* REQUIRED ACTION *
Return the data below unchanged. Drop any pictures.

···

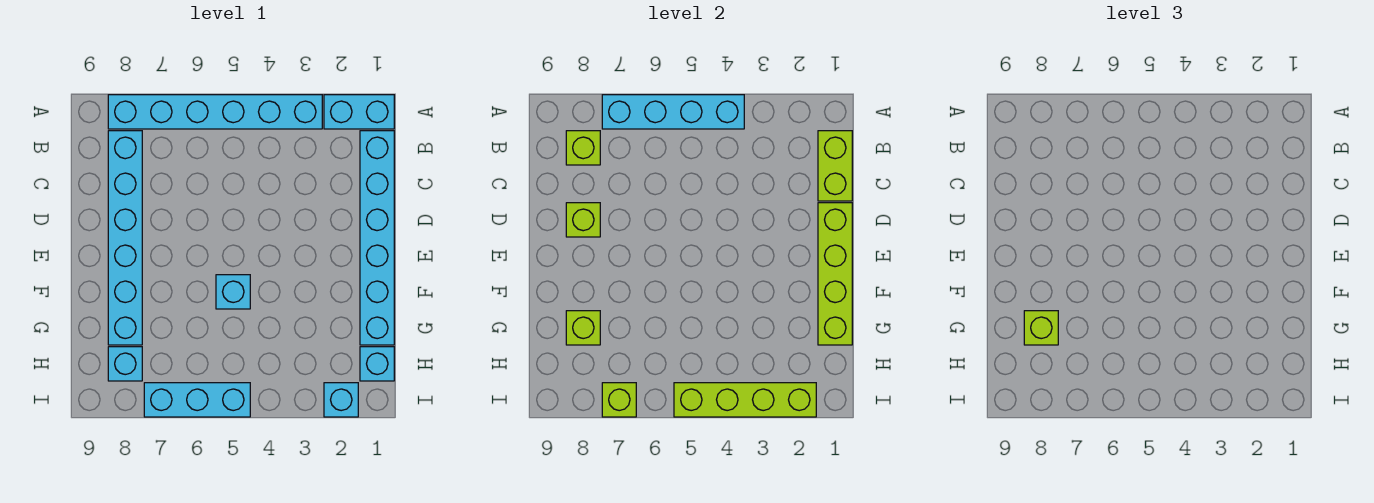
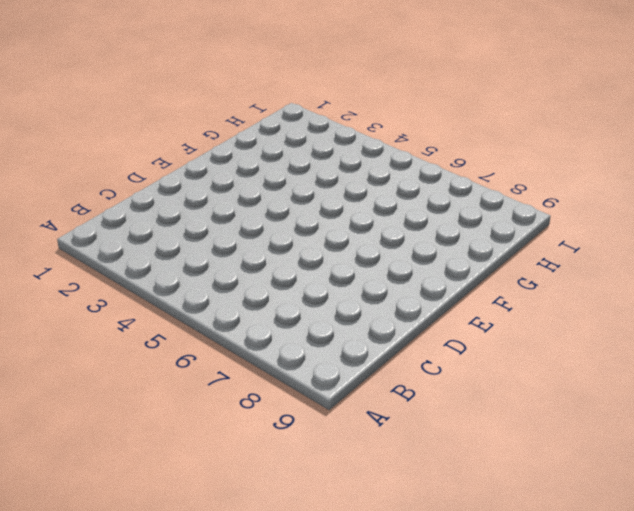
none -> cyan brick A1:A2 level 1
none -> cyan brick A3:A8 level 1
none -> cyan brick B1:G1 level 1

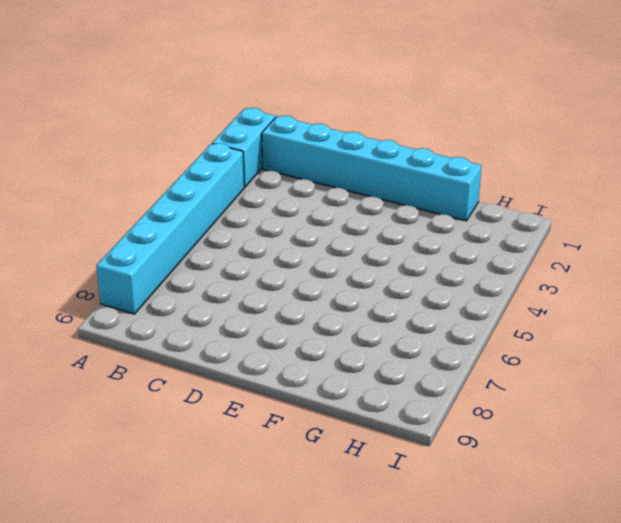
none -> cyan brick B8:G8 level 1
none -> cyan brick F5 level 1
none -> cyan brick H1 level 1

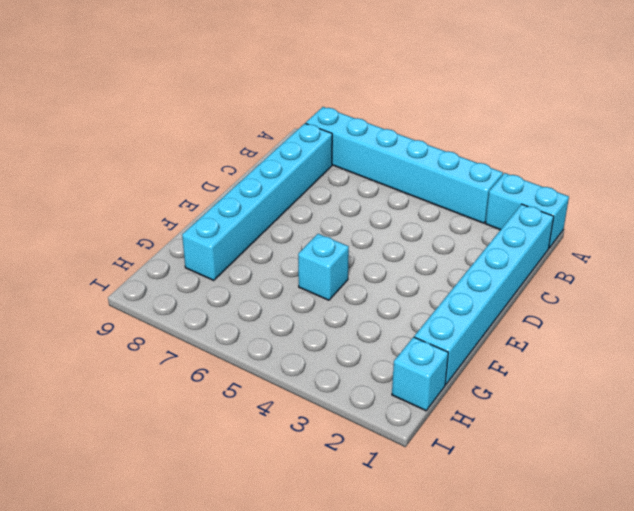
none -> cyan brick H8 level 1
none -> cyan brick I2 level 1
none -> cyan brick I5:I7 level 1

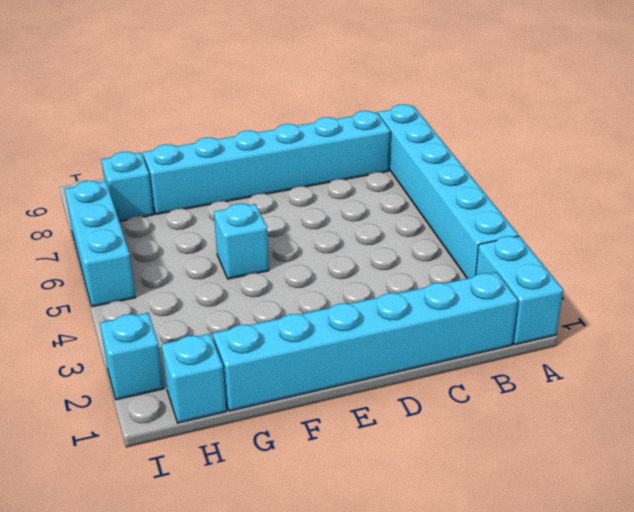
none -> cyan brick A4:A7 level 2
none -> lime brick B1:C1 level 2
none -> lime brick B8 level 2

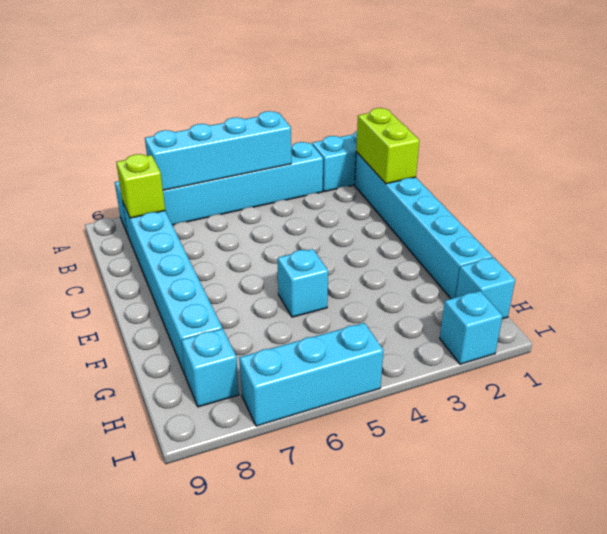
none -> lime brick D1:G1 level 2
none -> lime brick D8 level 2
none -> lime brick G8 level 2

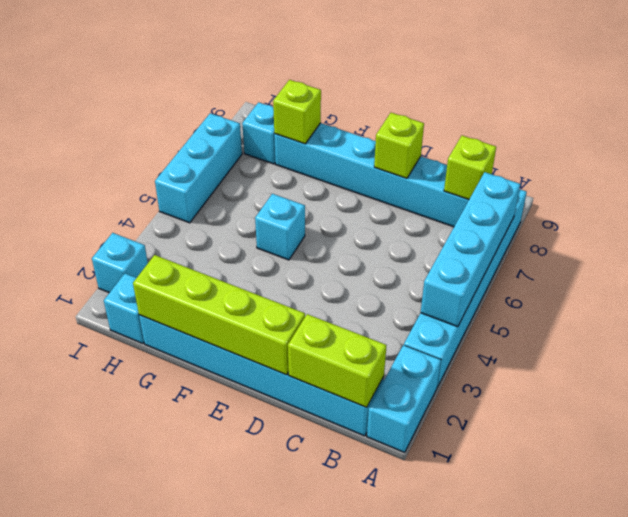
none -> lime brick I2:I5 level 2
none -> lime brick I7 level 2
none -> lime brick G8 level 3

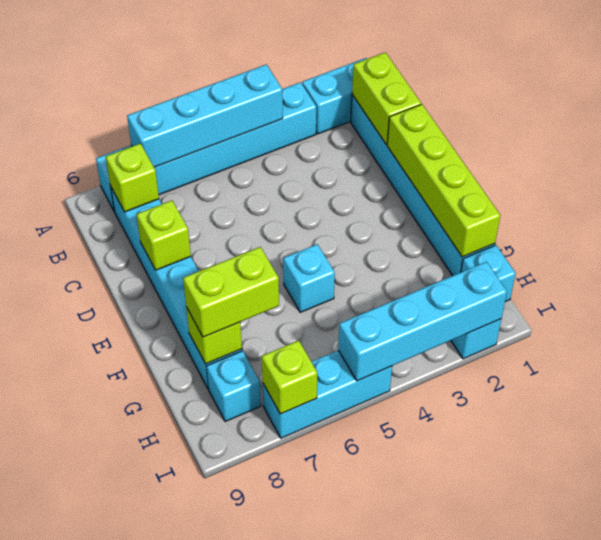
lime brick G7:G8 level 3 -> lime brick G8 level 3
cyan brick I2:I5 level 2 -> lime brick I2:I5 level 2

···

* EXERCISE RESPONSE *
none -> cyan brick A1:A2 level 1
none -> cyan brick A3:A8 level 1
none -> cyan brick B1:G1 level 1

none -> cyan brick B8:G8 level 1
none -> cyan brick F5 level 1
none -> cyan brick H1 level 1

none -> cyan brick H8 level 1
none -> cyan brick I2 level 1
none -> cyan brick I5:I7 level 1

none -> cyan brick A4:A7 level 2
none -> lime brick B1:C1 level 2
none -> lime brick B8 level 2

none -> lime brick D1:G1 level 2
none -> lime brick D8 level 2
none -> lime brick G8 level 2

none -> lime brick I2:I5 level 2
none -> lime brick I7 level 2
none -> lime brick G8 level 3

lime brick G7:G8 level 3 -> lime brick G8 level 3
cyan brick I2:I5 level 2 -> lime brick I2:I5 level 2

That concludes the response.